[Scene image comparisons]
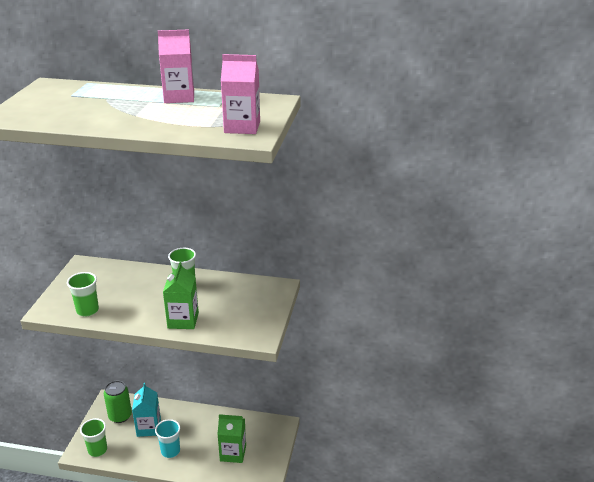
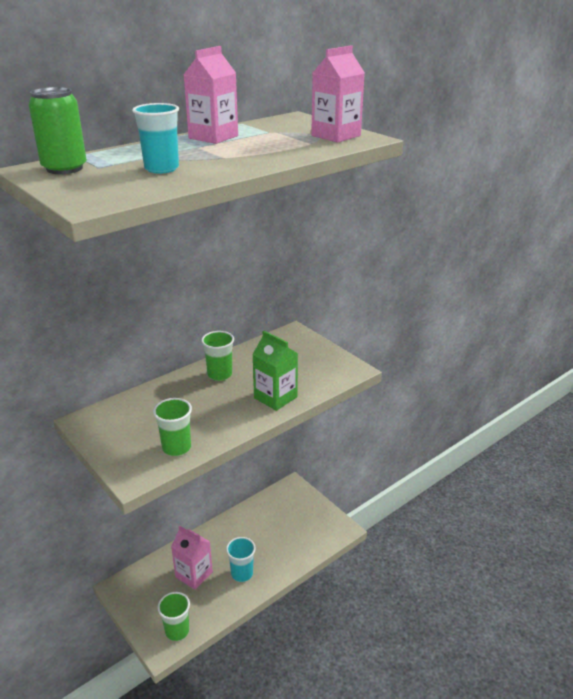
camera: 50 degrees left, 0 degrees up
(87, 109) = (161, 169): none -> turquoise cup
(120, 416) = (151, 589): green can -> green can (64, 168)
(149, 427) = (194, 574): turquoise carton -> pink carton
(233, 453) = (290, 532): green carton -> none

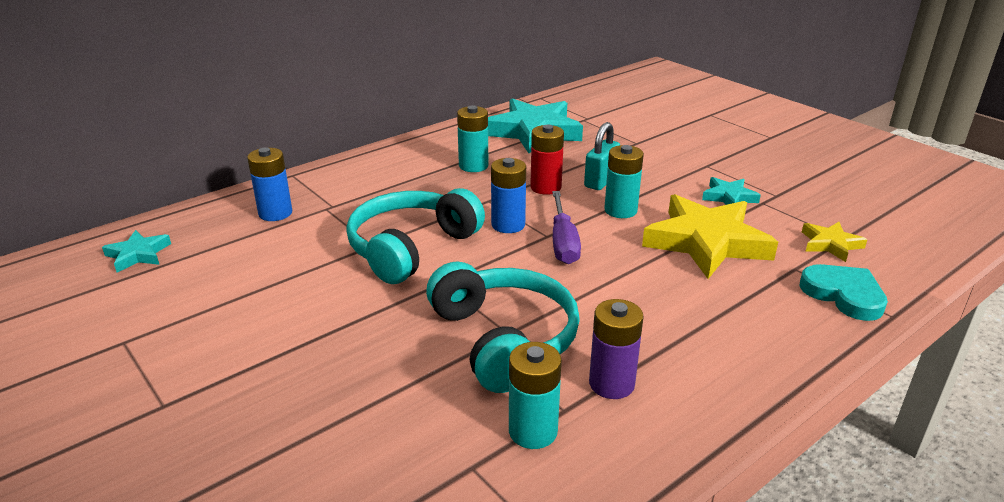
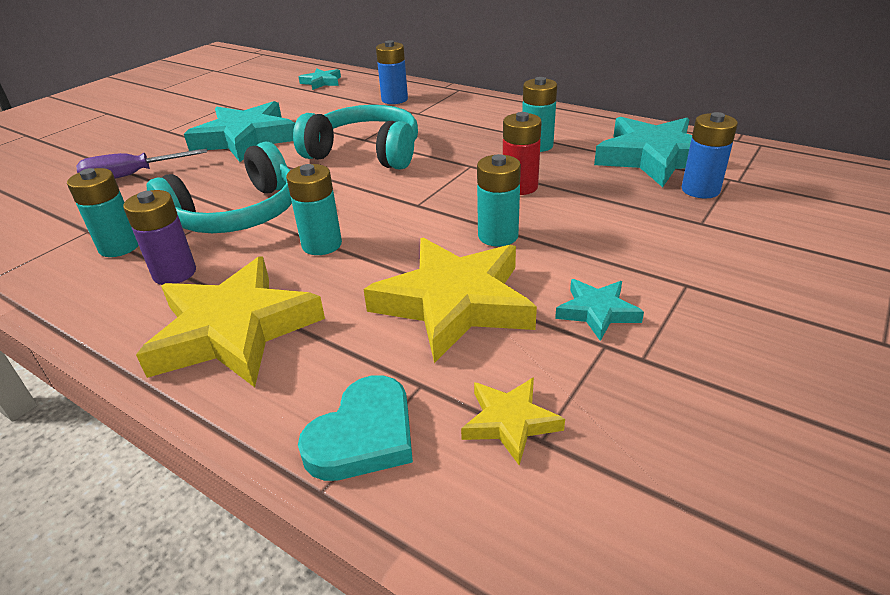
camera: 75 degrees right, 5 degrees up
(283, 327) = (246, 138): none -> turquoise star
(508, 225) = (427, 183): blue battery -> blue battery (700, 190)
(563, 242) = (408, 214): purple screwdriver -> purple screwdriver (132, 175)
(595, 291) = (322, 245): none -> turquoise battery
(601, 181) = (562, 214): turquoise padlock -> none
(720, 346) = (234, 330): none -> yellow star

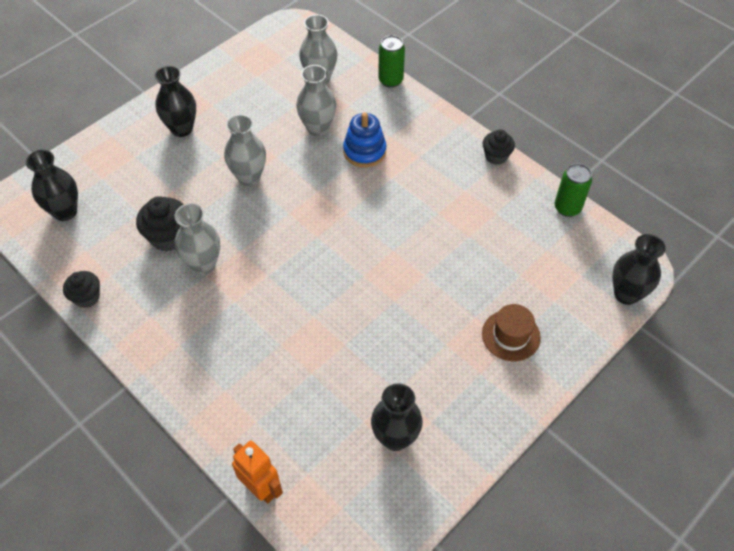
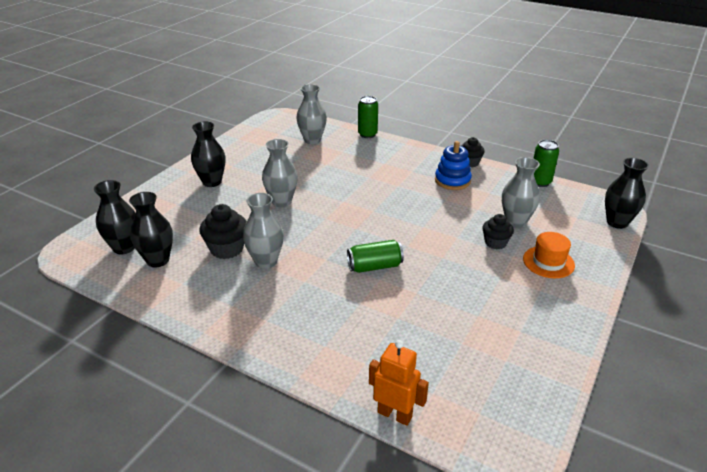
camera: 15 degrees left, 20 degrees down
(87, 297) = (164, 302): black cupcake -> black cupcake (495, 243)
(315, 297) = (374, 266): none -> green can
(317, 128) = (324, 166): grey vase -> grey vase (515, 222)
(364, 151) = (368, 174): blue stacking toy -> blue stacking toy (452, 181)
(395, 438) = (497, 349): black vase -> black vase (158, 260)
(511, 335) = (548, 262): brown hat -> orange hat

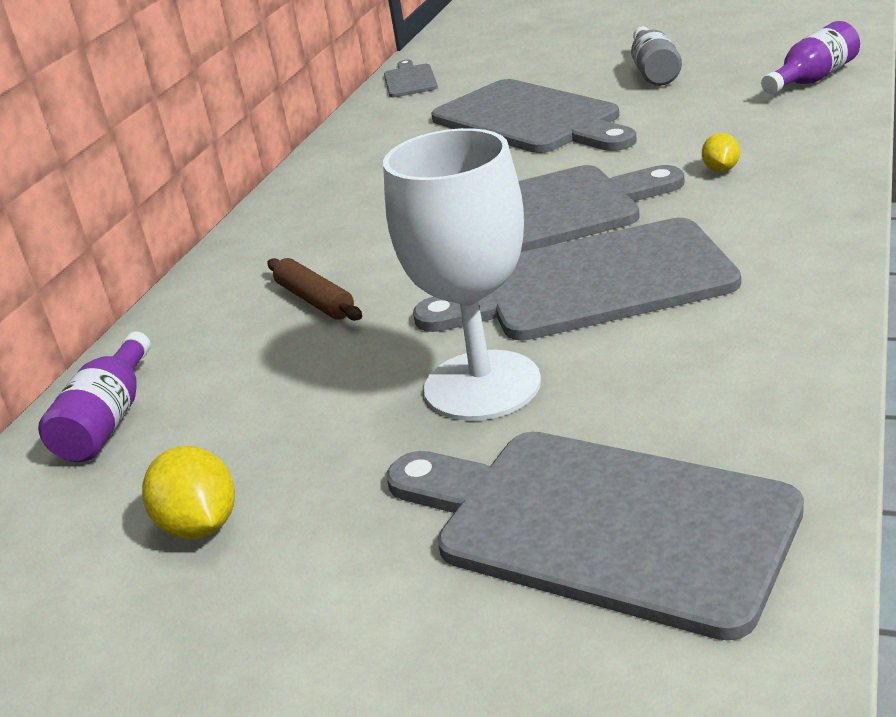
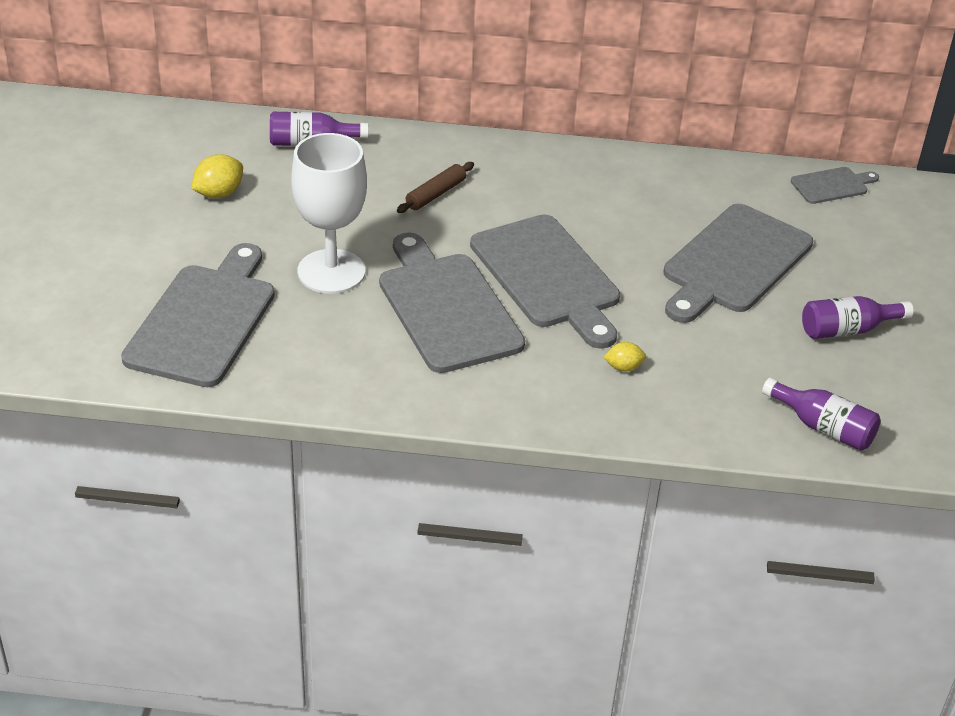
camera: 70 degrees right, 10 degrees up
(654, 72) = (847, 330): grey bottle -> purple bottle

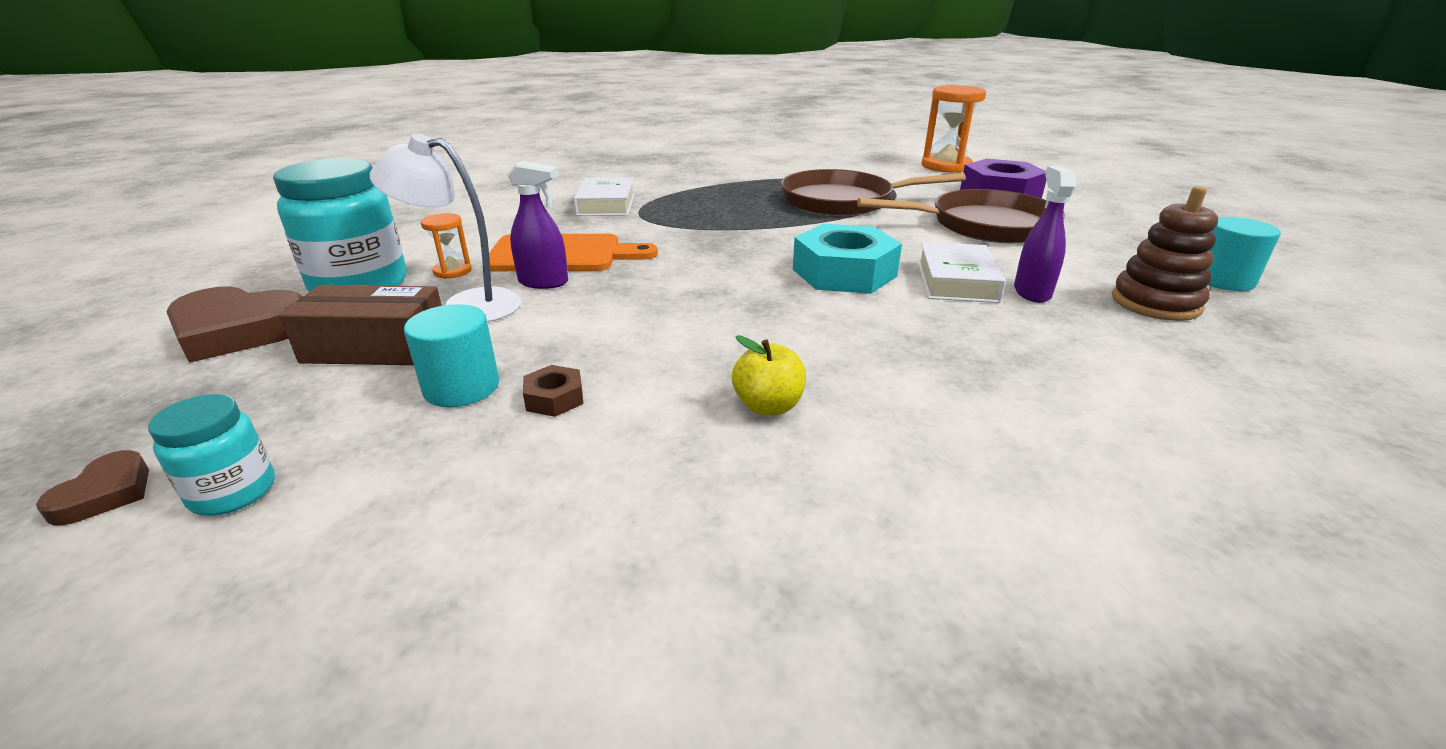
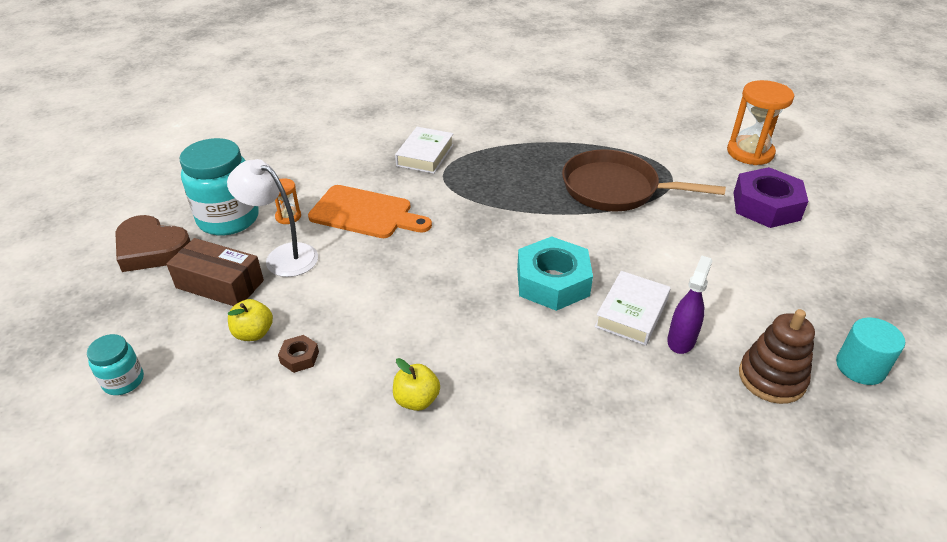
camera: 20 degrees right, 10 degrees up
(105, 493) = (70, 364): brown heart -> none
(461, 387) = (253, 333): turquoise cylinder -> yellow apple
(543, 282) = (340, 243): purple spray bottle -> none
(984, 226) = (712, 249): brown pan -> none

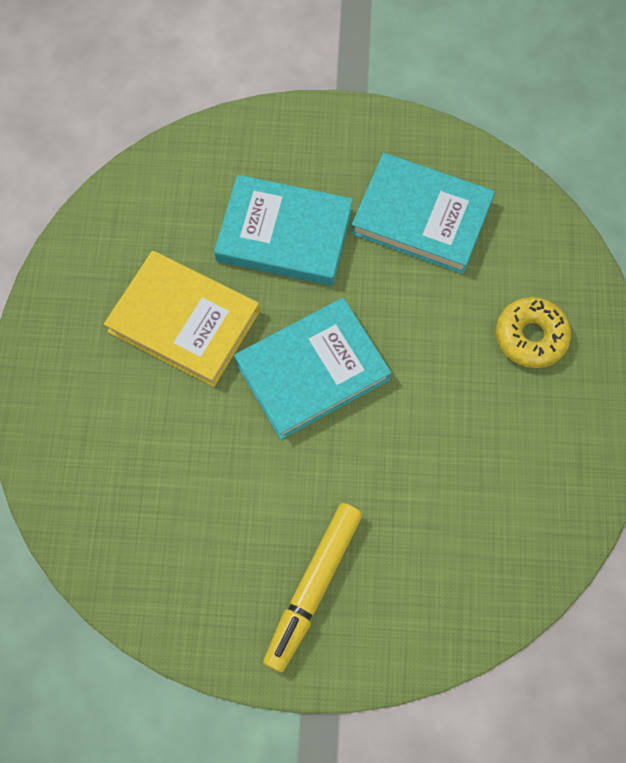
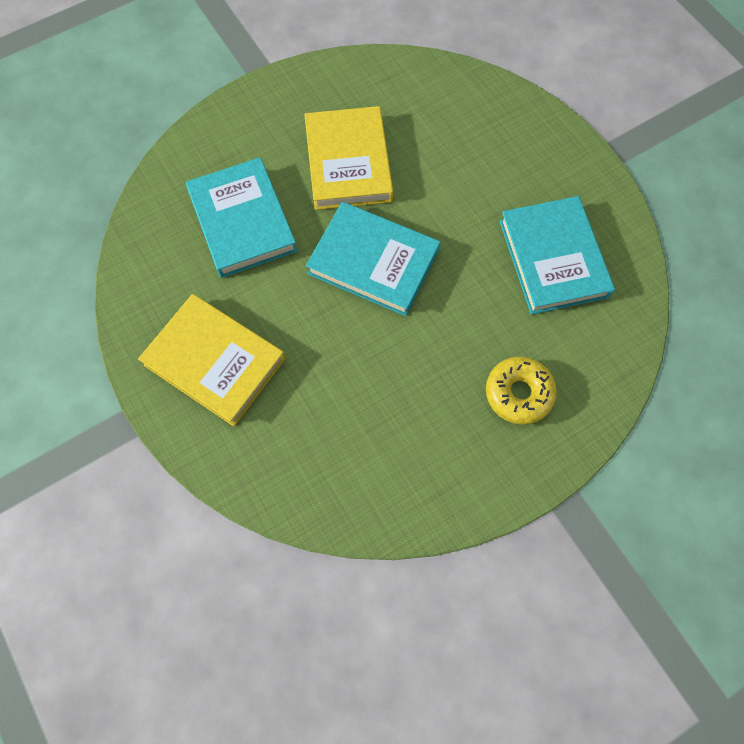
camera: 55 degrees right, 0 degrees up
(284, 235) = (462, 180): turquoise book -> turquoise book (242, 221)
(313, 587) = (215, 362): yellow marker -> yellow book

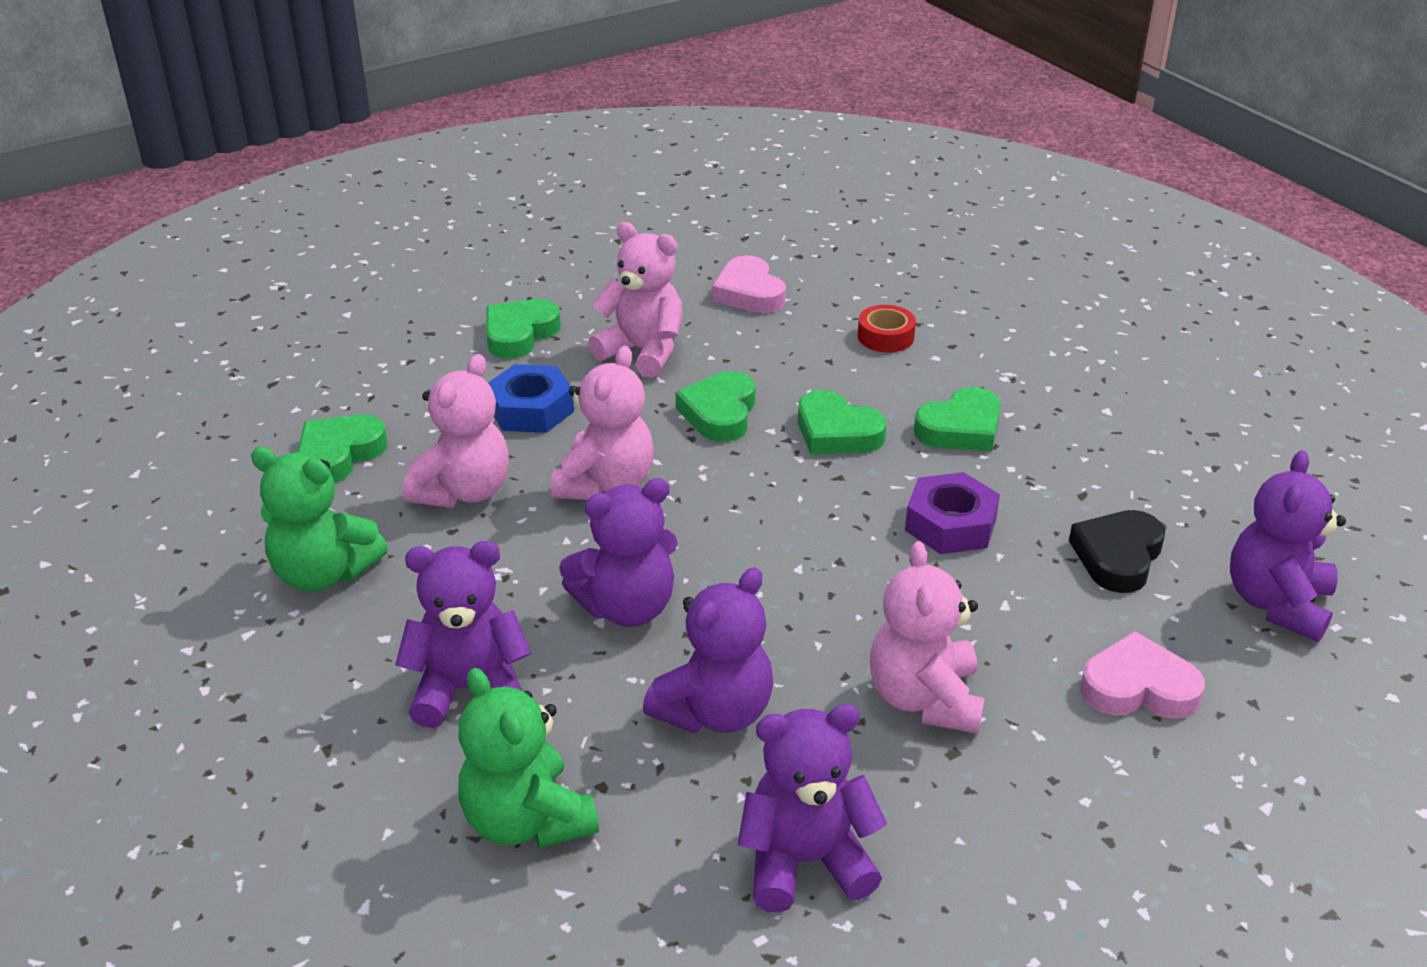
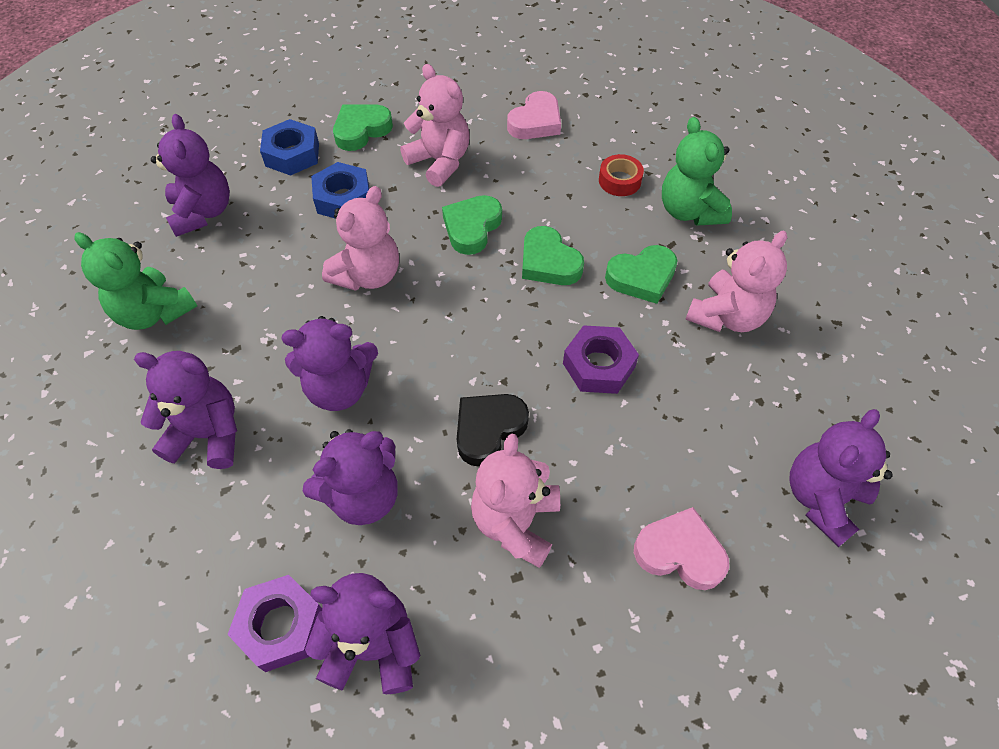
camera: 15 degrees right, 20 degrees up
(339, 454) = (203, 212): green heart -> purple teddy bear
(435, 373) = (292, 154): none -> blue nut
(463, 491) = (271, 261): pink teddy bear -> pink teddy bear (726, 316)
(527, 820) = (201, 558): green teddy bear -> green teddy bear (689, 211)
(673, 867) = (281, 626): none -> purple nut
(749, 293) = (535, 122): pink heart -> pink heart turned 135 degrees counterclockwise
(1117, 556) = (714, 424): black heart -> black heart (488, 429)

[Exercise] Search the data for "green". Copy every matching line.

[Task response]
(120, 416) = (151, 589): green can -> green can (64, 168)
(233, 453) = (290, 532): green carton -> none
(315, 297) = (374, 266): none -> green can
(339, 454) = (203, 212): green heart -> purple teddy bear
(527, 820) = (201, 558): green teddy bear -> green teddy bear (689, 211)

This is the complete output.